Stored dataset items

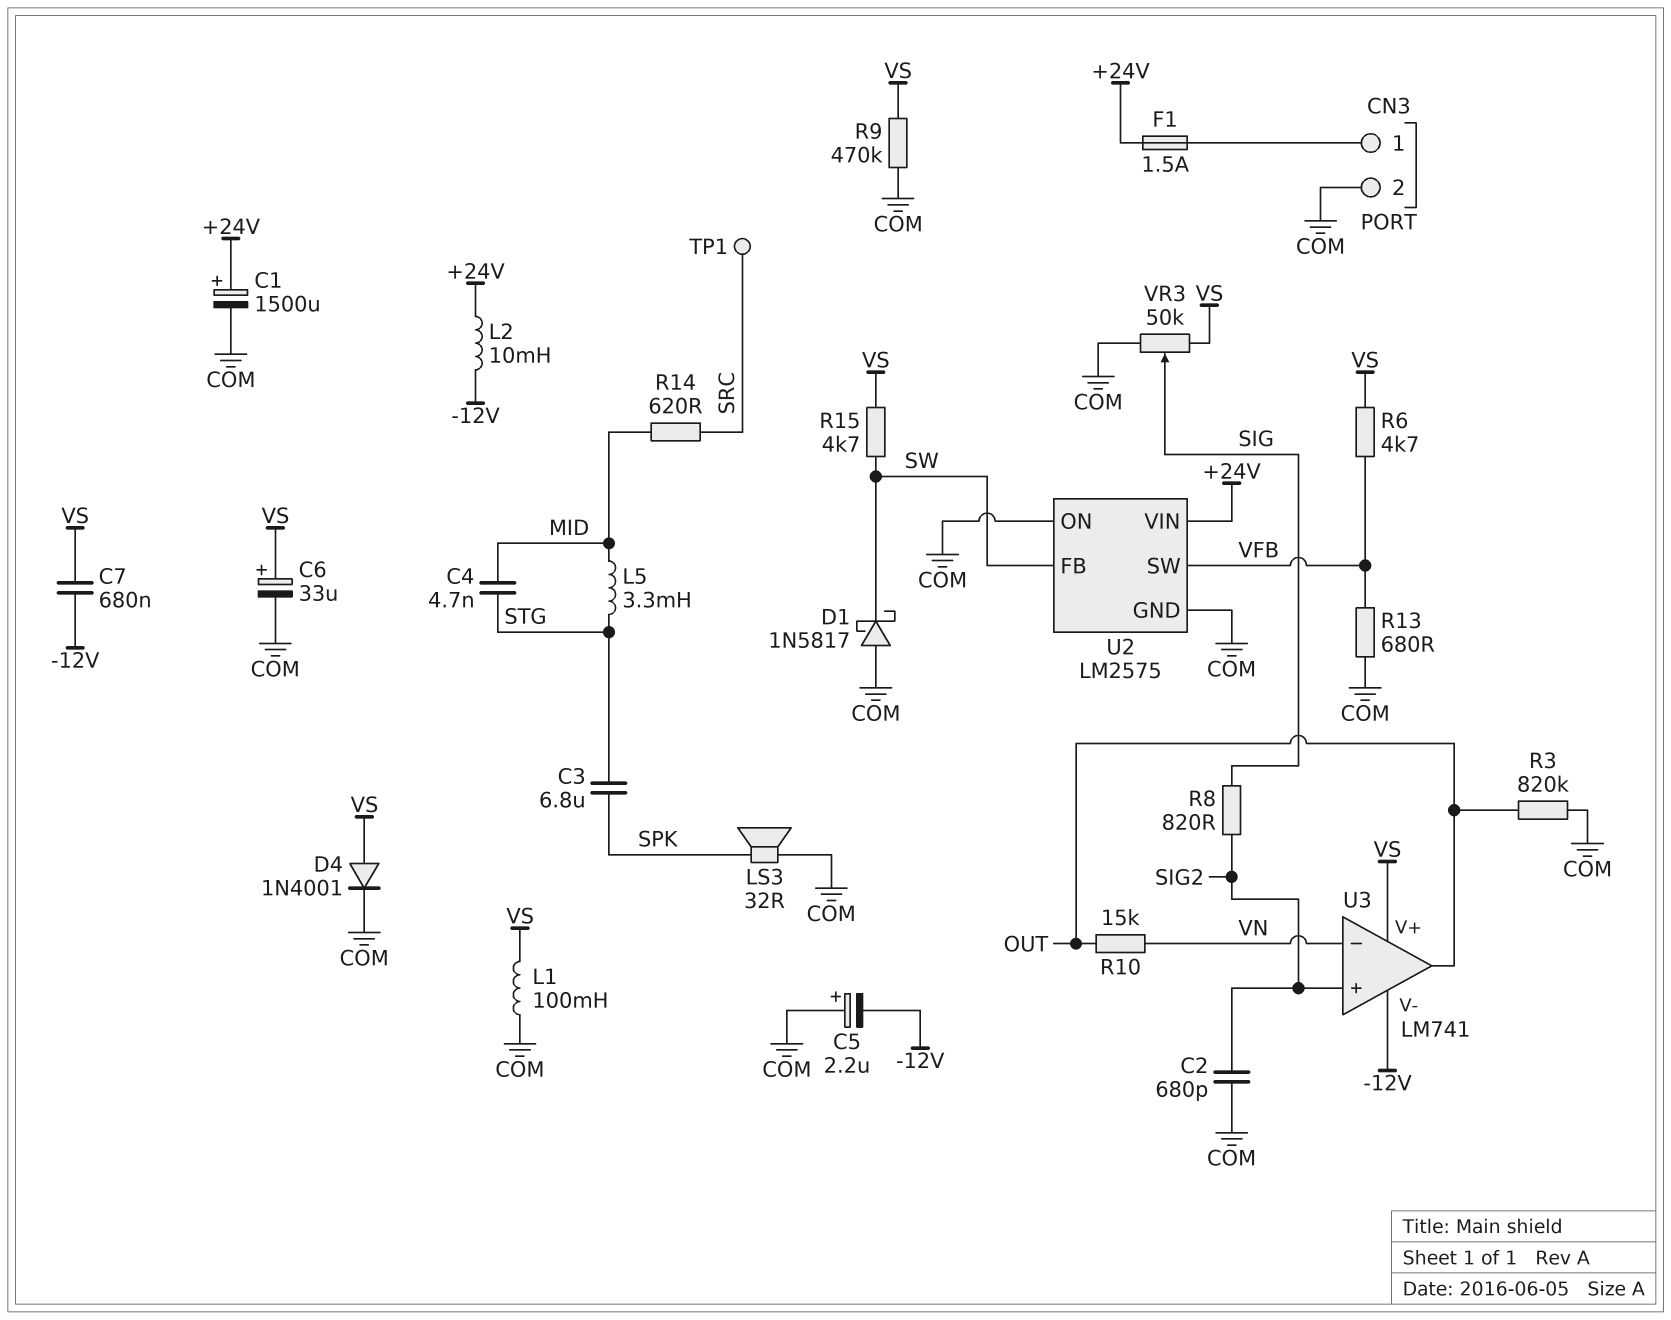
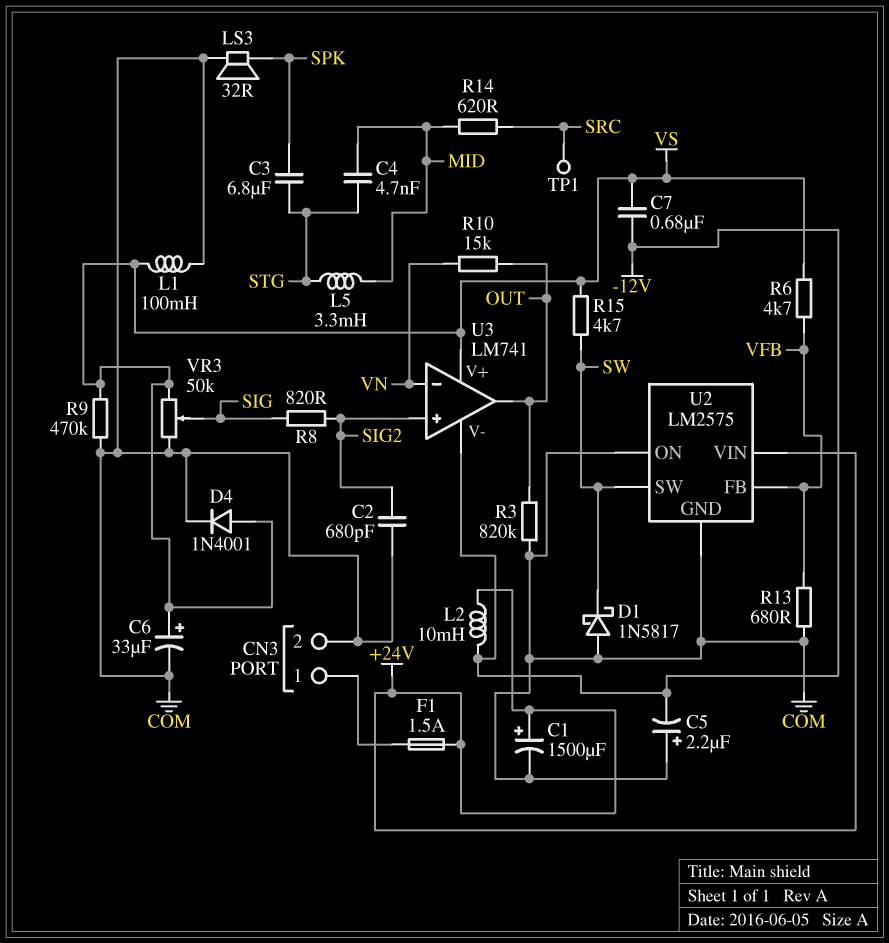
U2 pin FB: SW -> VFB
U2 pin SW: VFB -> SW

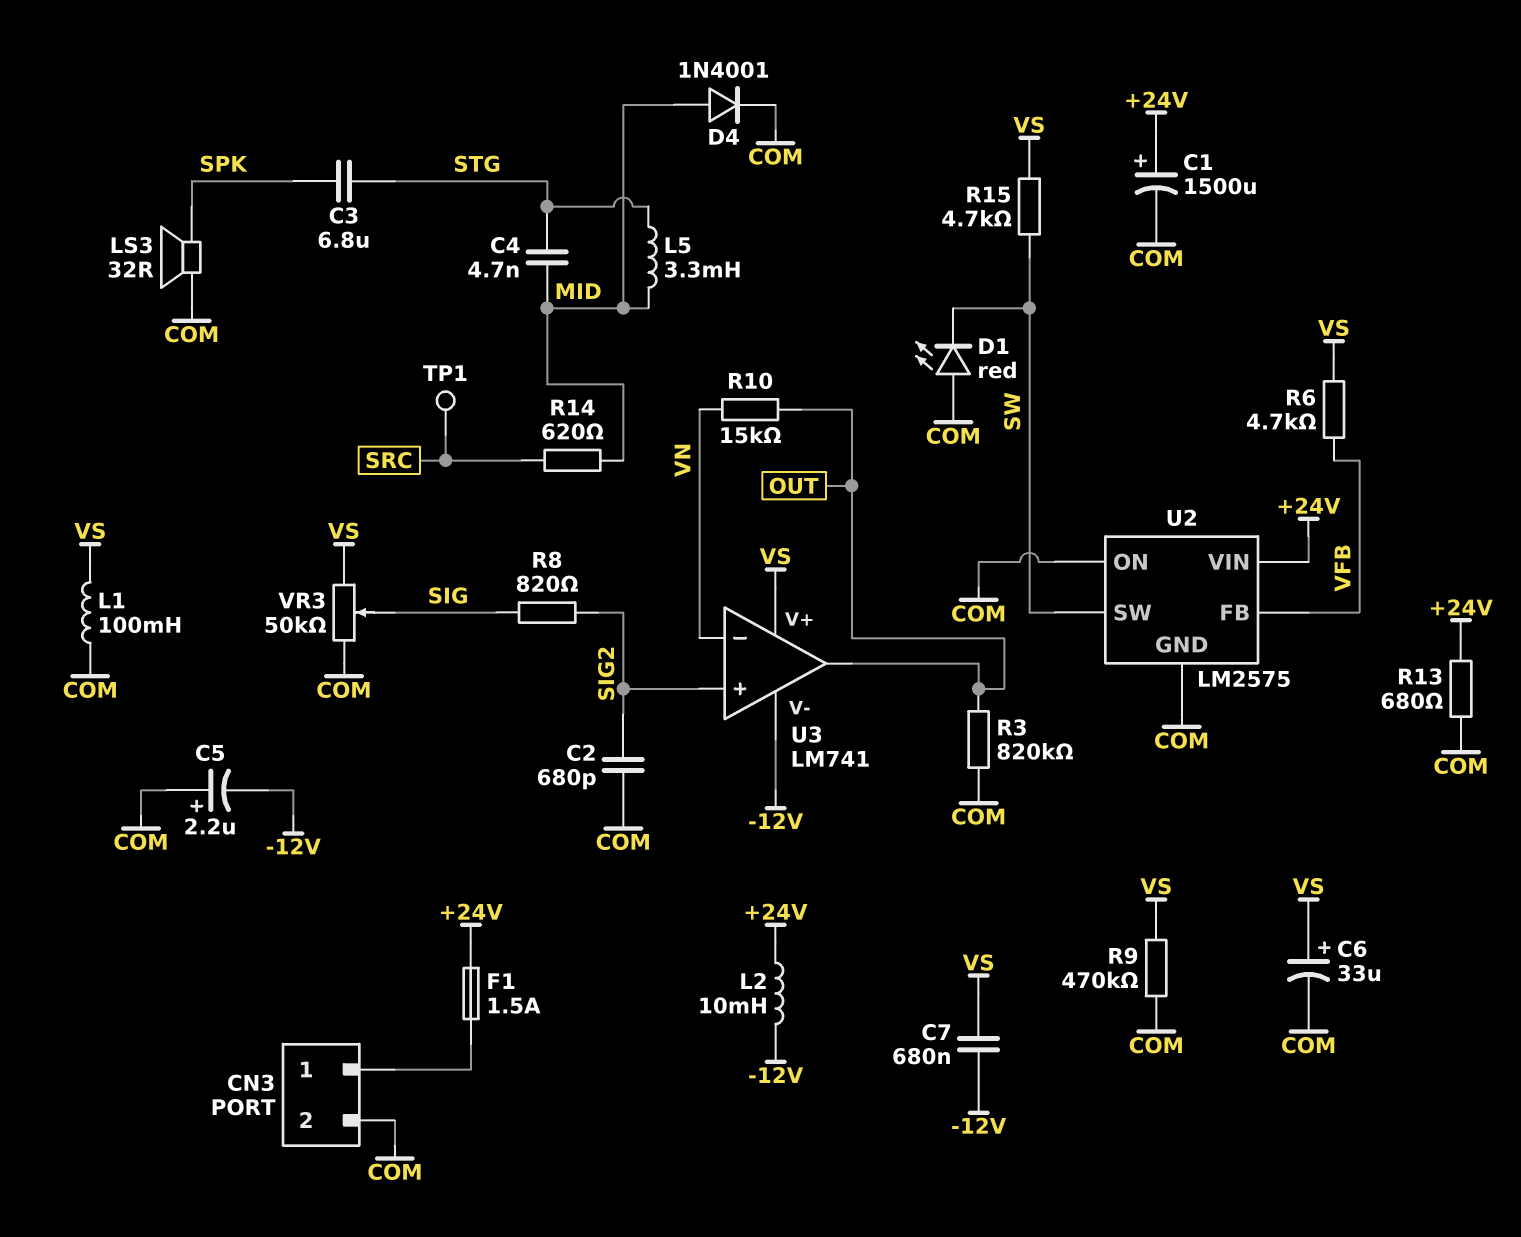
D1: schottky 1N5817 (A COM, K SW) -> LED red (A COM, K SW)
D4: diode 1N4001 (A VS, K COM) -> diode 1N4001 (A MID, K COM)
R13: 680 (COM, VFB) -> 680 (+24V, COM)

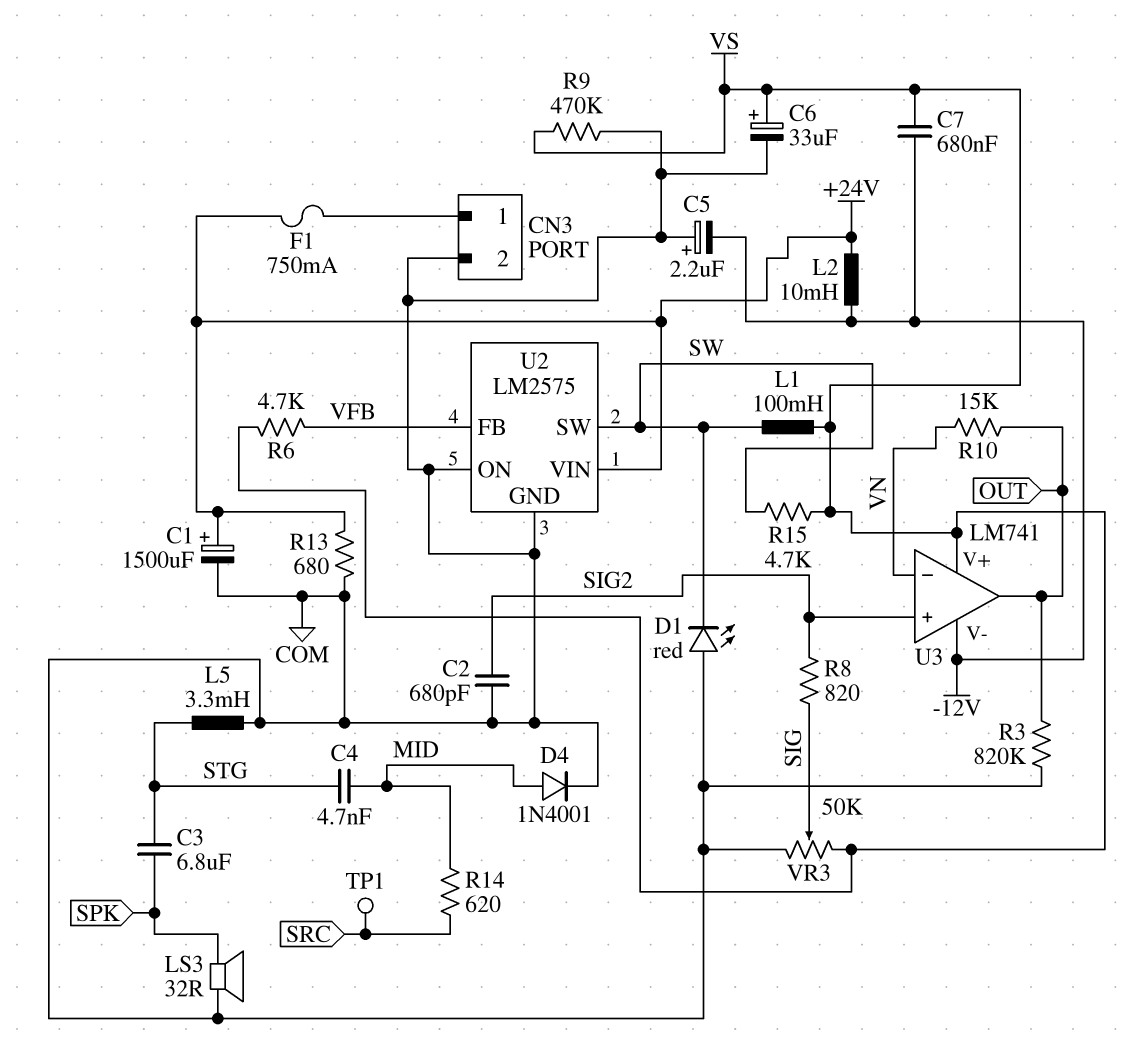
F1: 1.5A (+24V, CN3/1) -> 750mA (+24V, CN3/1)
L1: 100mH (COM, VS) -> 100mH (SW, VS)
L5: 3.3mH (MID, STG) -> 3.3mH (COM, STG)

• TASK GOAL: Copy each entry exactly as written. Images should not appear in the copy.

• OUTPUT OF THE TASK:
U2 pin FB: SW -> VFB
U2 pin SW: VFB -> SW

D1: schottky 1N5817 (A COM, K SW) -> LED red (A COM, K SW)
D4: diode 1N4001 (A VS, K COM) -> diode 1N4001 (A MID, K COM)
R13: 680 (COM, VFB) -> 680 (+24V, COM)

F1: 1.5A (+24V, CN3/1) -> 750mA (+24V, CN3/1)
L1: 100mH (COM, VS) -> 100mH (SW, VS)
L5: 3.3mH (MID, STG) -> 3.3mH (COM, STG)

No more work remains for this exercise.